<<<<
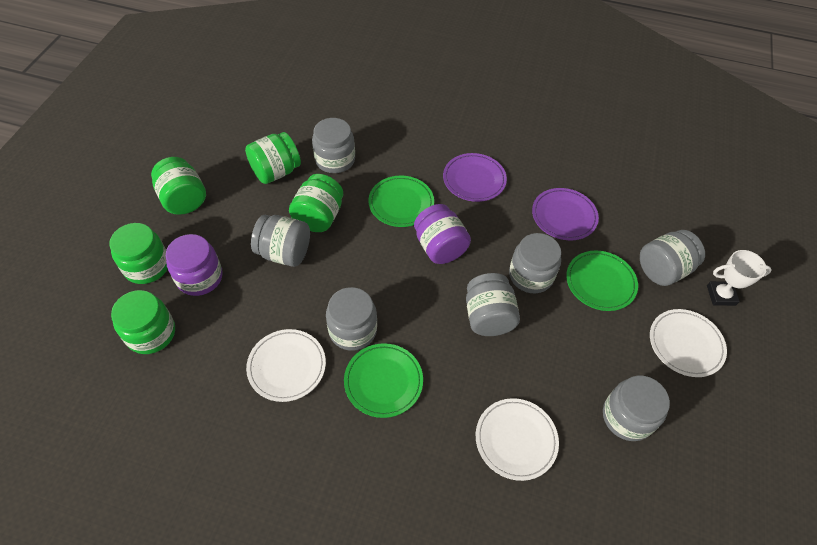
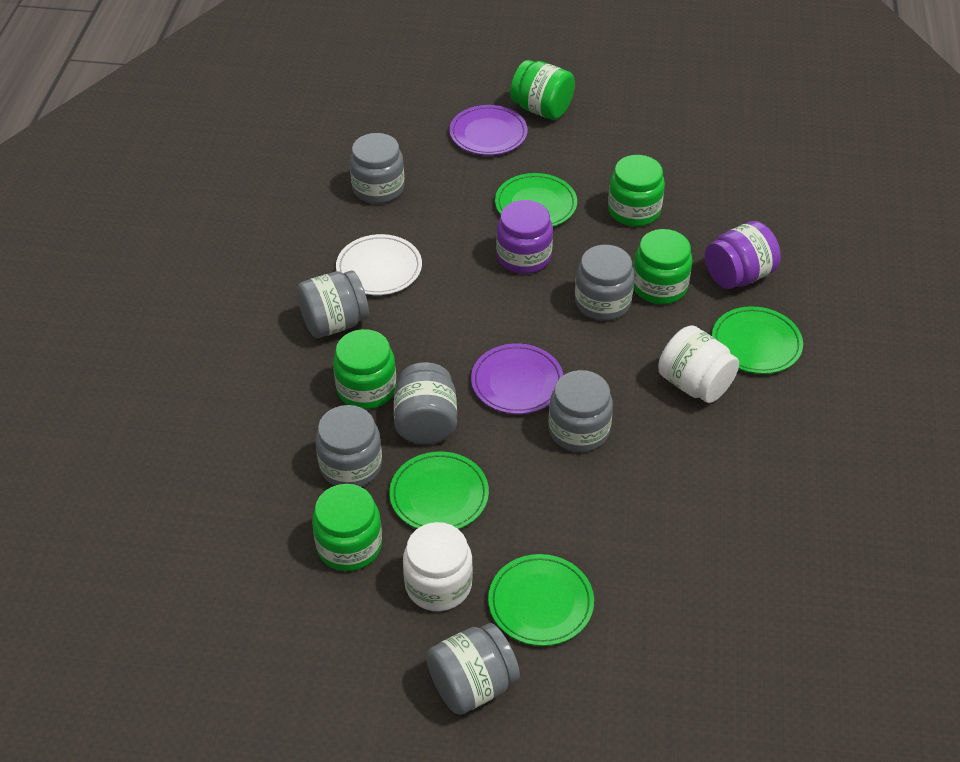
green plate: 3 -> 4
white jar: 0 -> 2
white plate: 3 -> 1
white trophy: 1 -> 0

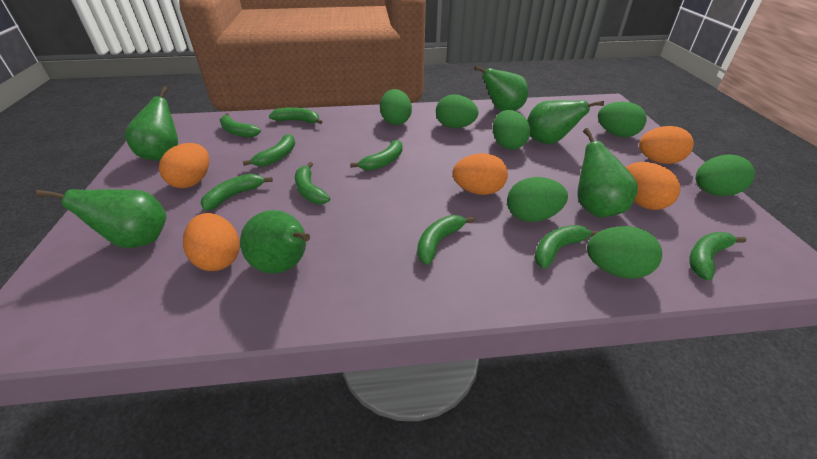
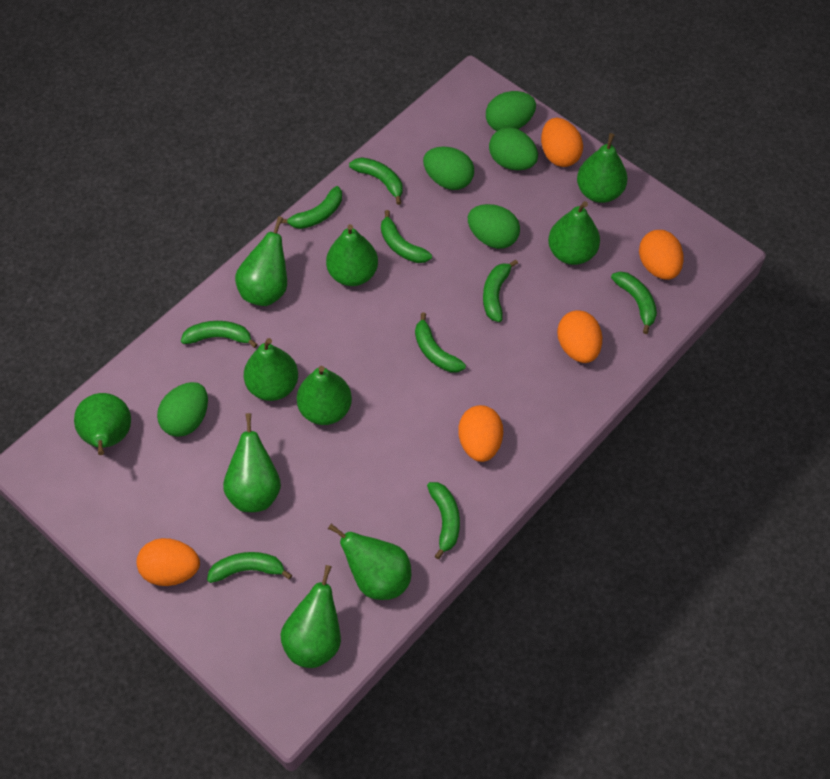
green egg: 7 -> 5
green pear: 6 -> 10

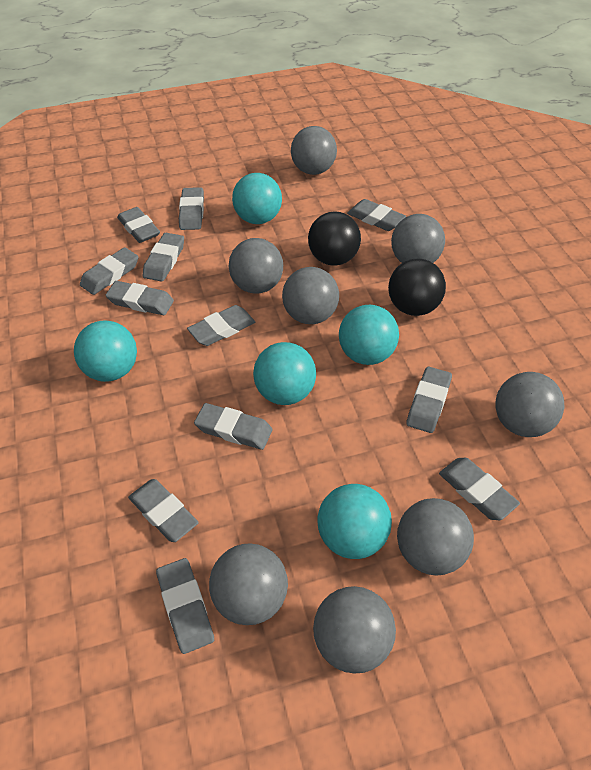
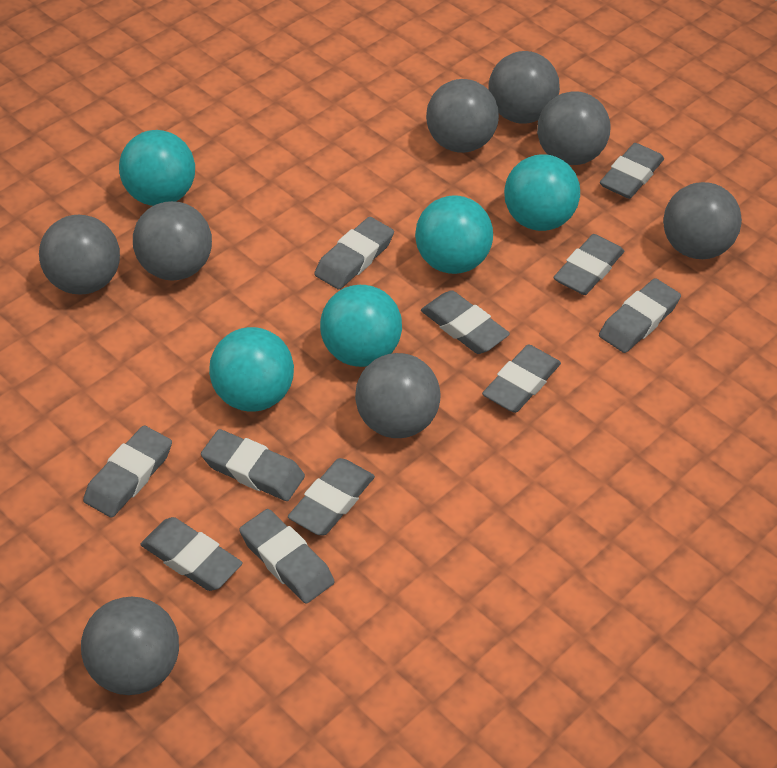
black ball: 2 -> 0
grey eraser: 12 -> 11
>>>>
## Assignment
In the entries above, identify every line with the string "white".

## Solution below
white jar: 0 -> 2
white plate: 3 -> 1
white trophy: 1 -> 0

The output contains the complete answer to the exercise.